Exercise =>
Your job with the data below is to output exactly the lines from the one holding "IC21: NAND 74LS00" down to the one holding "C8: 330pF (SIG2, SIG5) -> 330pF (SIG2, SIG12)", both included, and no others.

Provided data =>

»»

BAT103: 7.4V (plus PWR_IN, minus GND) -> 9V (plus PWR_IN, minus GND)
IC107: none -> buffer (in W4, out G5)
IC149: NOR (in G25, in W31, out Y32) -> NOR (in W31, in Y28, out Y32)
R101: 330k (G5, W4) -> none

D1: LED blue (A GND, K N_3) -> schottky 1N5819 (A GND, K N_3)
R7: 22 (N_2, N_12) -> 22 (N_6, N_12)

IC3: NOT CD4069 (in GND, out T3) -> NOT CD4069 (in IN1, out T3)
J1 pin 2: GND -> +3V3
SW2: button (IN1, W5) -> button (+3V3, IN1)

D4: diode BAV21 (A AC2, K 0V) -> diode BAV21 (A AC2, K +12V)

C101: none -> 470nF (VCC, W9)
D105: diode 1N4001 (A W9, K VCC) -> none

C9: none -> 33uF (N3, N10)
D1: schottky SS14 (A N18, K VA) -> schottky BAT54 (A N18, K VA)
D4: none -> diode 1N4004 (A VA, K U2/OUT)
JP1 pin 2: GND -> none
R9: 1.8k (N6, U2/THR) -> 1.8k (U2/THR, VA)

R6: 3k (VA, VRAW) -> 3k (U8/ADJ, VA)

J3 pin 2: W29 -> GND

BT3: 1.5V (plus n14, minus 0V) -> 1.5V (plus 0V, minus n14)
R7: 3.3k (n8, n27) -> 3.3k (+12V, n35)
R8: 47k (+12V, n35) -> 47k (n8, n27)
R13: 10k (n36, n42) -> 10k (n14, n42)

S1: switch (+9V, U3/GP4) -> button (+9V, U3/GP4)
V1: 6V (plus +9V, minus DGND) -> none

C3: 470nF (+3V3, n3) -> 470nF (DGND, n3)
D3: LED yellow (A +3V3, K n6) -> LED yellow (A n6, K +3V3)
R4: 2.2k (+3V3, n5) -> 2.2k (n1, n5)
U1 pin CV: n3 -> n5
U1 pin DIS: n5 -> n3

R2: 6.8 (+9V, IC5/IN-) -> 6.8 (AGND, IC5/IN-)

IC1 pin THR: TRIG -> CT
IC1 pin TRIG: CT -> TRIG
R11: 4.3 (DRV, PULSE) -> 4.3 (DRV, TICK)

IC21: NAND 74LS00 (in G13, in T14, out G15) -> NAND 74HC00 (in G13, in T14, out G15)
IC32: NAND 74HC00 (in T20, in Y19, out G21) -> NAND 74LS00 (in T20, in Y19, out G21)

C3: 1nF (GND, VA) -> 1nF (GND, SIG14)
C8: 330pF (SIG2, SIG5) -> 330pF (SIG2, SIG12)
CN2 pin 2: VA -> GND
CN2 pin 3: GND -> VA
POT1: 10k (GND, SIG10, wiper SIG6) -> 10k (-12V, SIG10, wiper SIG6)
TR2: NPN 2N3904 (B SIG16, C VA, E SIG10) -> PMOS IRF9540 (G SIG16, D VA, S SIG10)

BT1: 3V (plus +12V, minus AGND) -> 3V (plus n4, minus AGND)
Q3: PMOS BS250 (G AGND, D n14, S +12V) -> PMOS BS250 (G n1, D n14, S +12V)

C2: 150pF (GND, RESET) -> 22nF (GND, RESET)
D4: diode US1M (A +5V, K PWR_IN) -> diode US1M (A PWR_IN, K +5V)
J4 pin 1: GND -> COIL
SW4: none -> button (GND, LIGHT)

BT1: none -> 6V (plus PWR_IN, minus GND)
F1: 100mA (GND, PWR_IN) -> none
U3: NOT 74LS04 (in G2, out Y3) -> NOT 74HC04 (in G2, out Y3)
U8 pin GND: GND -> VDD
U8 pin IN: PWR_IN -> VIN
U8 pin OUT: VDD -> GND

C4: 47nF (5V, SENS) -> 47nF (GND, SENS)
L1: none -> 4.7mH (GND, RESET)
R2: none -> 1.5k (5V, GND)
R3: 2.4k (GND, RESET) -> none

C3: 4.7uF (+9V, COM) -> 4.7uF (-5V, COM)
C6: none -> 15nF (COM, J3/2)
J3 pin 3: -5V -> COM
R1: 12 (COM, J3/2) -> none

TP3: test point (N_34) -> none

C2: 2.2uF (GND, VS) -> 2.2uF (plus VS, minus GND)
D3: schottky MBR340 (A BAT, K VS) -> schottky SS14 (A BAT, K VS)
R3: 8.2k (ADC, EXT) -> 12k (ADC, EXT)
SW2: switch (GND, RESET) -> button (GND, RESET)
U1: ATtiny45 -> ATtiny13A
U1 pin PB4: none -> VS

««

Response to the exercise =>
IC21: NAND 74LS00 (in G13, in T14, out G15) -> NAND 74HC00 (in G13, in T14, out G15)
IC32: NAND 74HC00 (in T20, in Y19, out G21) -> NAND 74LS00 (in T20, in Y19, out G21)

C3: 1nF (GND, VA) -> 1nF (GND, SIG14)
C8: 330pF (SIG2, SIG5) -> 330pF (SIG2, SIG12)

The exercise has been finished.